[Opening Provided entries section]

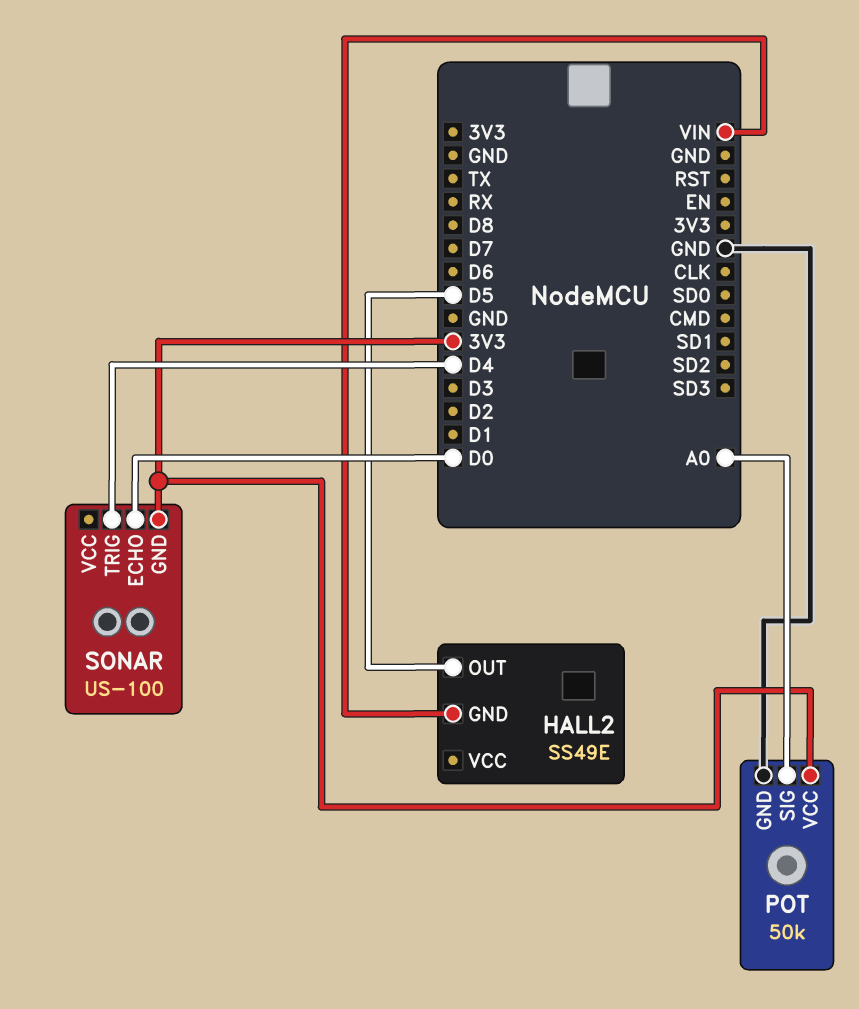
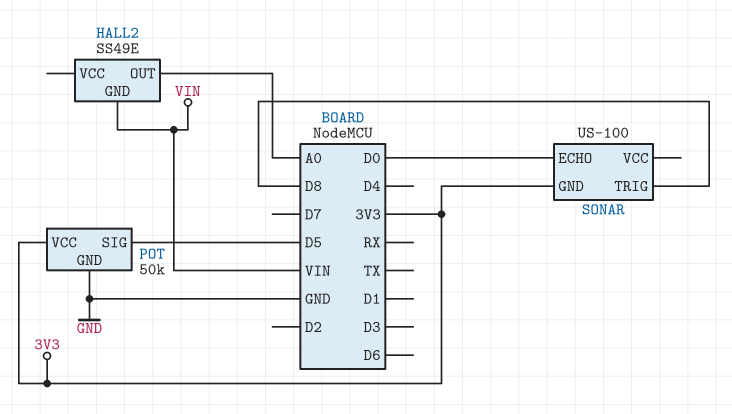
HALL2 pin OUT: D5 -> A0
POT pin SIG: A0 -> D5
SONAR pin TRIG: D4 -> D8

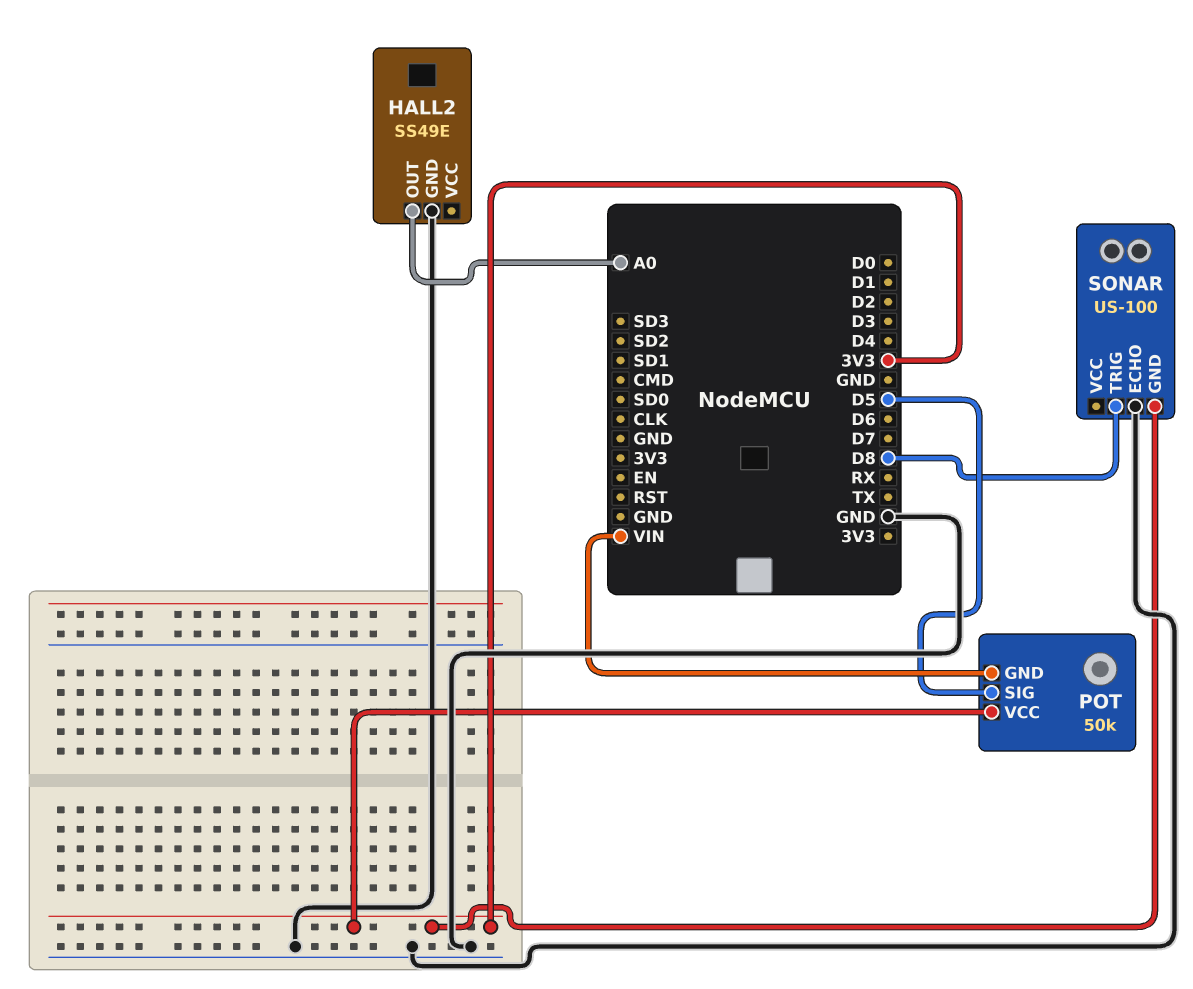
HALL2 pin GND: VIN -> GND
POT pin GND: GND -> VIN
SONAR pin ECHO: D0 -> GND

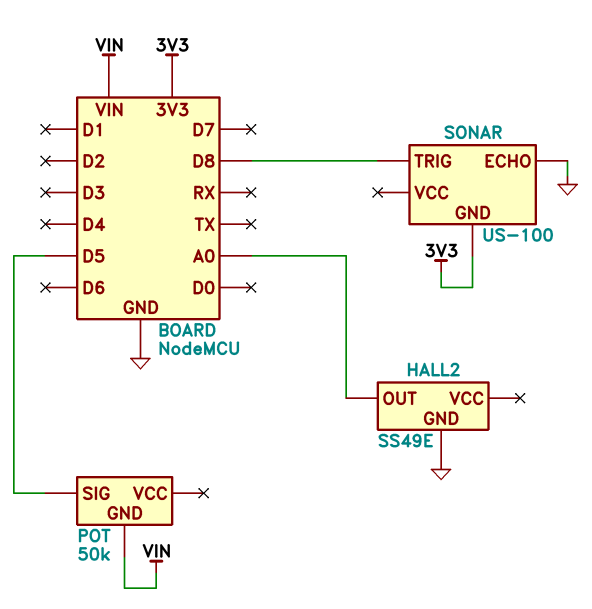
POT pin VCC: 3V3 -> none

[Closing Provided entries section]

## Exercise details
Pictures stay out; reproduce every line of the records exactly.

## Your solution
HALL2 pin OUT: D5 -> A0
POT pin SIG: A0 -> D5
SONAR pin TRIG: D4 -> D8

HALL2 pin GND: VIN -> GND
POT pin GND: GND -> VIN
SONAR pin ECHO: D0 -> GND

POT pin VCC: 3V3 -> none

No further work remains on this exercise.